Pick out every line of the records that contains the string "time" and copy each one in full. Match case exactly.

* begin Listed records *

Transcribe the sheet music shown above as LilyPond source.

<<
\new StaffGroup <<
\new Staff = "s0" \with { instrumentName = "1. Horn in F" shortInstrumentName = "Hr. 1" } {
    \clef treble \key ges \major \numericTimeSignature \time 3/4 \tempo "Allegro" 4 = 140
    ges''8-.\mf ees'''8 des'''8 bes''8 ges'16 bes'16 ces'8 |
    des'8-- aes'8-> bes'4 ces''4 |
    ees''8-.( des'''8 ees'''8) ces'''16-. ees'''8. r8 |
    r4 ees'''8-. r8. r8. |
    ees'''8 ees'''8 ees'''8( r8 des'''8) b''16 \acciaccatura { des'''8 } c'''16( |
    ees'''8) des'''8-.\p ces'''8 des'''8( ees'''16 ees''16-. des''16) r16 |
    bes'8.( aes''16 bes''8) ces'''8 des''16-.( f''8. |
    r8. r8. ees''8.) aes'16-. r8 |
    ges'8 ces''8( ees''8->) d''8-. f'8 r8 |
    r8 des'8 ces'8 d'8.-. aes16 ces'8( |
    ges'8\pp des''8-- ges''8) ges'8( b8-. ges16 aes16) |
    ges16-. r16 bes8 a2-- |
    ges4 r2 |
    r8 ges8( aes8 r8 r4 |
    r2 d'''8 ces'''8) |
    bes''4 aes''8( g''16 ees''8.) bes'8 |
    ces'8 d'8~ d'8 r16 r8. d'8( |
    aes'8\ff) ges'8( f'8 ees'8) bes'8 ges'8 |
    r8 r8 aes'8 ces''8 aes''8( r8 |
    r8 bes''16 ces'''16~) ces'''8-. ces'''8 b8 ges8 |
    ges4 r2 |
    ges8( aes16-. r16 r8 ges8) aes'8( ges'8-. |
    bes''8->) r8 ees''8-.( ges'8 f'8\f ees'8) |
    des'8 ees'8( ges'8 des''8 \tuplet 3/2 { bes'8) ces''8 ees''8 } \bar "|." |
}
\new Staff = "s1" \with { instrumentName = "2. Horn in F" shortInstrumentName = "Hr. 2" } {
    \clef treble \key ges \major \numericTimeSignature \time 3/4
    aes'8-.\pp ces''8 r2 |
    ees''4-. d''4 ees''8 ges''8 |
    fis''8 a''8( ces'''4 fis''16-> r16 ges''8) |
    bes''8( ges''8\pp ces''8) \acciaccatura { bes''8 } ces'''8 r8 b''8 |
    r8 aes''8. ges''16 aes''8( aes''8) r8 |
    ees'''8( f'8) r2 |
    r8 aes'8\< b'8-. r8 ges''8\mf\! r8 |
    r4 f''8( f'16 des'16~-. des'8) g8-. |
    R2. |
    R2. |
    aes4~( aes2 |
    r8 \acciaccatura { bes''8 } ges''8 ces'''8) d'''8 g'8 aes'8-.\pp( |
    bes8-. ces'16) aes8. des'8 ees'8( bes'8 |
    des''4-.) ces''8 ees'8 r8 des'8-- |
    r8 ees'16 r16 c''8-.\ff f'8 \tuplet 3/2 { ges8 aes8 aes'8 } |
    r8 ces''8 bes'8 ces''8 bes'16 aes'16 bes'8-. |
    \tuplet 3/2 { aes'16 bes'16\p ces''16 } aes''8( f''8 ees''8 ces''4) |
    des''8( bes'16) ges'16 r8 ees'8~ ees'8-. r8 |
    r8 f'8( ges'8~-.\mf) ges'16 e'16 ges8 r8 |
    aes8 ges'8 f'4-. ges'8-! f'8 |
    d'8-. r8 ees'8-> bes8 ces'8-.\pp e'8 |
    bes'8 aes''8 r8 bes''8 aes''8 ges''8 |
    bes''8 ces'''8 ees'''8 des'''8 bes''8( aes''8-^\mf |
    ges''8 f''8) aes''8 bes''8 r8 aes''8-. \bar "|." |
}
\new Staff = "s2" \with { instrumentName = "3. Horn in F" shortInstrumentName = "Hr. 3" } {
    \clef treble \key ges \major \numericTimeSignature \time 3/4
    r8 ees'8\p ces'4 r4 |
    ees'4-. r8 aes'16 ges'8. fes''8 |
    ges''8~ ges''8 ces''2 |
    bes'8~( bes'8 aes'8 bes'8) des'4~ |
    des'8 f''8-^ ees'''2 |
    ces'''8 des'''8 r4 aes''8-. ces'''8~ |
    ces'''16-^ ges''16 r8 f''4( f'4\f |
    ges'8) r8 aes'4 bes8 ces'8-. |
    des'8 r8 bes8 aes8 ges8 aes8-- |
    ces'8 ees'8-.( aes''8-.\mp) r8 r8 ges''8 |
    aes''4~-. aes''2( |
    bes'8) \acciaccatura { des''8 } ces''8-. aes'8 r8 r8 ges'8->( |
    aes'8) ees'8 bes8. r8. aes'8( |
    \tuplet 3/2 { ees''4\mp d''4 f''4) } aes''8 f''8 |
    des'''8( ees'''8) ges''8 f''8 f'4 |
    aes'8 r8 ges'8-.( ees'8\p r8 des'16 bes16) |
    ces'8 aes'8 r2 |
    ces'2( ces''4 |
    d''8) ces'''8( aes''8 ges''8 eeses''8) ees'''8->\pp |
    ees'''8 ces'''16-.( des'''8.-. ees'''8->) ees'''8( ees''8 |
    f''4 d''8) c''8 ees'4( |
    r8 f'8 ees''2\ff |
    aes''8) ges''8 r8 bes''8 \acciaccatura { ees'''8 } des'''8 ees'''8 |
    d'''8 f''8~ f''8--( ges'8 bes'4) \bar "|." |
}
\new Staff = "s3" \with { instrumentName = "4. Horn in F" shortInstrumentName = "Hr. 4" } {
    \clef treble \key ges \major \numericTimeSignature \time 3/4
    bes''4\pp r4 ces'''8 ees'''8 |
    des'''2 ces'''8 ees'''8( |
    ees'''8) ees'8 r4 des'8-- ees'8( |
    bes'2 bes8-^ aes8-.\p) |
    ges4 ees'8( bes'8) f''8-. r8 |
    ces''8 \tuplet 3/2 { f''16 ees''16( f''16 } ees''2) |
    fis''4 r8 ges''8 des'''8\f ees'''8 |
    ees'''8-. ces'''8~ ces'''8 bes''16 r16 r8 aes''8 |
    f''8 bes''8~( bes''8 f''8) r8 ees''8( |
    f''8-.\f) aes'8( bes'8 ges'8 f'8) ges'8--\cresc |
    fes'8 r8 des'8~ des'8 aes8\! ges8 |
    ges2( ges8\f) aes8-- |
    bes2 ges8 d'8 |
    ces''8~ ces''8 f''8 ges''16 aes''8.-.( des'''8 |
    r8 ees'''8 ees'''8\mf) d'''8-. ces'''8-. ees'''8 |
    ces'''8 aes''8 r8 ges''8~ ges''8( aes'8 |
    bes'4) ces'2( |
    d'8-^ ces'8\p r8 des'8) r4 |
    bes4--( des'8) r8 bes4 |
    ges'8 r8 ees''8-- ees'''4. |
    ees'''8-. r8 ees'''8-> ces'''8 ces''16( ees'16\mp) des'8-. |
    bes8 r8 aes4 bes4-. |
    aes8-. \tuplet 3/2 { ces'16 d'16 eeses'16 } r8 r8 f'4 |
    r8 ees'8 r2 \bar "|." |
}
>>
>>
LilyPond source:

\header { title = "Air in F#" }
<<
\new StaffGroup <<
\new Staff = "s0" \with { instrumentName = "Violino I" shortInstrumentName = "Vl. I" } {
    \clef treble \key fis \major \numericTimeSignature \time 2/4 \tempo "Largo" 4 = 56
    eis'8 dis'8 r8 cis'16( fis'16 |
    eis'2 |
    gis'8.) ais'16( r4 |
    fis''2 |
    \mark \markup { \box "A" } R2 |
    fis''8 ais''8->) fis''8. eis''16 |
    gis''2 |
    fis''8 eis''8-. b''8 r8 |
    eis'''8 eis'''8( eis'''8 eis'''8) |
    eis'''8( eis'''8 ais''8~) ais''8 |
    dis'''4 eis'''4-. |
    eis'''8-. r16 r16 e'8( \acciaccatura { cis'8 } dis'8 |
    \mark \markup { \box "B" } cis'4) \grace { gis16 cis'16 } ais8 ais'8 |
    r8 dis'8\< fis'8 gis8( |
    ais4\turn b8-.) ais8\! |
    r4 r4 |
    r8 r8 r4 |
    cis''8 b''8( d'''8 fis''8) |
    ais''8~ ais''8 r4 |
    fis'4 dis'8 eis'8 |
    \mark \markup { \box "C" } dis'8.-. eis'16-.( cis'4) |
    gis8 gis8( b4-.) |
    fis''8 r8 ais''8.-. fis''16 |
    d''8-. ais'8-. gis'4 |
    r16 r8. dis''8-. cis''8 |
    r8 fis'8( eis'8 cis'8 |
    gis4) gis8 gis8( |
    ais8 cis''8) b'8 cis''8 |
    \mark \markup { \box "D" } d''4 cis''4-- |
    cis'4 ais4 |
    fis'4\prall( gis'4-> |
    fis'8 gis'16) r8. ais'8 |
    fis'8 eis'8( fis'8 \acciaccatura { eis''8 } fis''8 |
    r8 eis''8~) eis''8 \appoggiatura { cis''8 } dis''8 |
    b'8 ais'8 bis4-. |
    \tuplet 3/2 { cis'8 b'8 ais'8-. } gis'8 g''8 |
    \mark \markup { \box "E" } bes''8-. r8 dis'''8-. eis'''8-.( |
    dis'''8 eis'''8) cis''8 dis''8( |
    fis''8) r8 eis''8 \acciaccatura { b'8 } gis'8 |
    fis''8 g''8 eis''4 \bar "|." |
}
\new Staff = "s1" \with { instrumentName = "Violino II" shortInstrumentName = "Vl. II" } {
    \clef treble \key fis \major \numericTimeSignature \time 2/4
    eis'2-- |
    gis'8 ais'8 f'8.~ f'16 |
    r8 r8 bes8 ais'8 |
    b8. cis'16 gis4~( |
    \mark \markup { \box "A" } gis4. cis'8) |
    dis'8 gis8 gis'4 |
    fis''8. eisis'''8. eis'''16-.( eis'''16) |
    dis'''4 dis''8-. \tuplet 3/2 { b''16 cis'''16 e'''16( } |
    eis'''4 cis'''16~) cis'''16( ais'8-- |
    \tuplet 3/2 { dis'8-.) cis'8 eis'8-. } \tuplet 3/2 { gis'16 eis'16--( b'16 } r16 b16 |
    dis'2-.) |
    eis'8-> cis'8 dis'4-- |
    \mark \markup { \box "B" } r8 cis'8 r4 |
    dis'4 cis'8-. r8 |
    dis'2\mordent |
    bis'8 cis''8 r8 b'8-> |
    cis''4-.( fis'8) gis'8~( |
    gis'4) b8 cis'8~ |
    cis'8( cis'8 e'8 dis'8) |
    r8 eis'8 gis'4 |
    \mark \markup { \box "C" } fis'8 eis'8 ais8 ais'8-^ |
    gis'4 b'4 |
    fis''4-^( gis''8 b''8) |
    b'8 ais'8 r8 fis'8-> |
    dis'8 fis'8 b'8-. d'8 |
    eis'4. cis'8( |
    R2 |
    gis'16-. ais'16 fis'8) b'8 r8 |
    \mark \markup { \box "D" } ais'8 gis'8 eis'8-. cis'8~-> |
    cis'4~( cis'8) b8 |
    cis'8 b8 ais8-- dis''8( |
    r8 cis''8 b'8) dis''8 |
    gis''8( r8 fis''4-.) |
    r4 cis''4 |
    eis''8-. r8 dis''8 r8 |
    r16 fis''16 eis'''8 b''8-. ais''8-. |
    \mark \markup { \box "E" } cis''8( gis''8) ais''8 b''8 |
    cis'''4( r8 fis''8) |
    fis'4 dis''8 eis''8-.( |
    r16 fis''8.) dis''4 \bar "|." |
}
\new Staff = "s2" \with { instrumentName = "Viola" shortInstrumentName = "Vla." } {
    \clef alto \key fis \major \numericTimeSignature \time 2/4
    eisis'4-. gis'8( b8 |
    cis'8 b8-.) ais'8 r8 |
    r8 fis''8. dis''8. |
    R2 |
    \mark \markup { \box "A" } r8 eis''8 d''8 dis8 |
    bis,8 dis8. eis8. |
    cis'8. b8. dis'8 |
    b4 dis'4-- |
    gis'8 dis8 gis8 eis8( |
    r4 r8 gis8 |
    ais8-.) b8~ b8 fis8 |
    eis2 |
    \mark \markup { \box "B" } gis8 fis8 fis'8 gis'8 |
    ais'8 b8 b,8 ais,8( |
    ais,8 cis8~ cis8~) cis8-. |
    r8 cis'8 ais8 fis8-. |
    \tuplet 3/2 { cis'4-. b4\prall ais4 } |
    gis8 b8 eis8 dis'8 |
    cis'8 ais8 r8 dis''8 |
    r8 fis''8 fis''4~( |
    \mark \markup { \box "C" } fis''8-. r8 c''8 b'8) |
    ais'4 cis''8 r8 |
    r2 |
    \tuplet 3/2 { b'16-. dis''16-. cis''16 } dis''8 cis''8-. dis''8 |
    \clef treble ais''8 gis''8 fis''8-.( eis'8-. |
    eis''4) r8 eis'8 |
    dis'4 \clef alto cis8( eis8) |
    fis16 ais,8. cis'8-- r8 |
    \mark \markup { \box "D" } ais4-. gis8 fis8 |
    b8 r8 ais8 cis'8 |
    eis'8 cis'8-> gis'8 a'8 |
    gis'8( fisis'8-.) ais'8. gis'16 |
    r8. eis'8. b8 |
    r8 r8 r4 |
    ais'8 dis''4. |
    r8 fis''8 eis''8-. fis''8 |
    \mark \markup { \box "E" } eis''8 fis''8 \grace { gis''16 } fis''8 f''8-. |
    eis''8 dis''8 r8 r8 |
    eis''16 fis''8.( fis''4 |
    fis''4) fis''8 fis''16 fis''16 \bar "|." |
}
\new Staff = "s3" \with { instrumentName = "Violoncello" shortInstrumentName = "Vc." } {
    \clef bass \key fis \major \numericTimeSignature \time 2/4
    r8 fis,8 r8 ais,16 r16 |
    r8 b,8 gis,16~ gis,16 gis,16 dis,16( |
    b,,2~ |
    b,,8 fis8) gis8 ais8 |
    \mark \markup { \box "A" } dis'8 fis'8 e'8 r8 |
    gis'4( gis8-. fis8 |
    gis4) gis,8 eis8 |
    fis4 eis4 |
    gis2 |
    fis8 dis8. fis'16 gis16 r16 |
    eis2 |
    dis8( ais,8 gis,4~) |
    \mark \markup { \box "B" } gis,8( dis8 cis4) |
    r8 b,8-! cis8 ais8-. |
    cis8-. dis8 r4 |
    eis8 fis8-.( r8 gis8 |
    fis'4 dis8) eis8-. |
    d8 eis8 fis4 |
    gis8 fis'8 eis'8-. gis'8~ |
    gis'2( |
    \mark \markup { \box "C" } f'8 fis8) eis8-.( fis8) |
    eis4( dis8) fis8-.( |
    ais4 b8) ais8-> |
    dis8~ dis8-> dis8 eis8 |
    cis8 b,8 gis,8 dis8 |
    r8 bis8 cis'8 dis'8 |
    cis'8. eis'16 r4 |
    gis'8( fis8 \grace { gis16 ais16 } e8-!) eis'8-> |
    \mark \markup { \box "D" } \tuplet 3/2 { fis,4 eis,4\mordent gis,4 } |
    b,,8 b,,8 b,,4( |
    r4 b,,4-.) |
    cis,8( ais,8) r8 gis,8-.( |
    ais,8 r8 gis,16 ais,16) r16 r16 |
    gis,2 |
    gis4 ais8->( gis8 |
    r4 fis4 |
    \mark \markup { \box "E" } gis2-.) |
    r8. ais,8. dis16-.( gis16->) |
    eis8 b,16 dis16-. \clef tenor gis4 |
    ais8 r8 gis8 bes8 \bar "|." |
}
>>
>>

* end Listed records *

| Completed exercise |
    \clef treble \key ges \major \numericTimeSignature \time 3/4 \tempo "Allegro" 4 = 140
    \clef treble \key ges \major \numericTimeSignature \time 3/4
    \clef treble \key ges \major \numericTimeSignature \time 3/4
    \clef treble \key ges \major \numericTimeSignature \time 3/4
    \clef treble \key fis \major \numericTimeSignature \time 2/4 \tempo "Largo" 4 = 56
    \clef treble \key fis \major \numericTimeSignature \time 2/4
    \clef alto \key fis \major \numericTimeSignature \time 2/4
    \clef bass \key fis \major \numericTimeSignature \time 2/4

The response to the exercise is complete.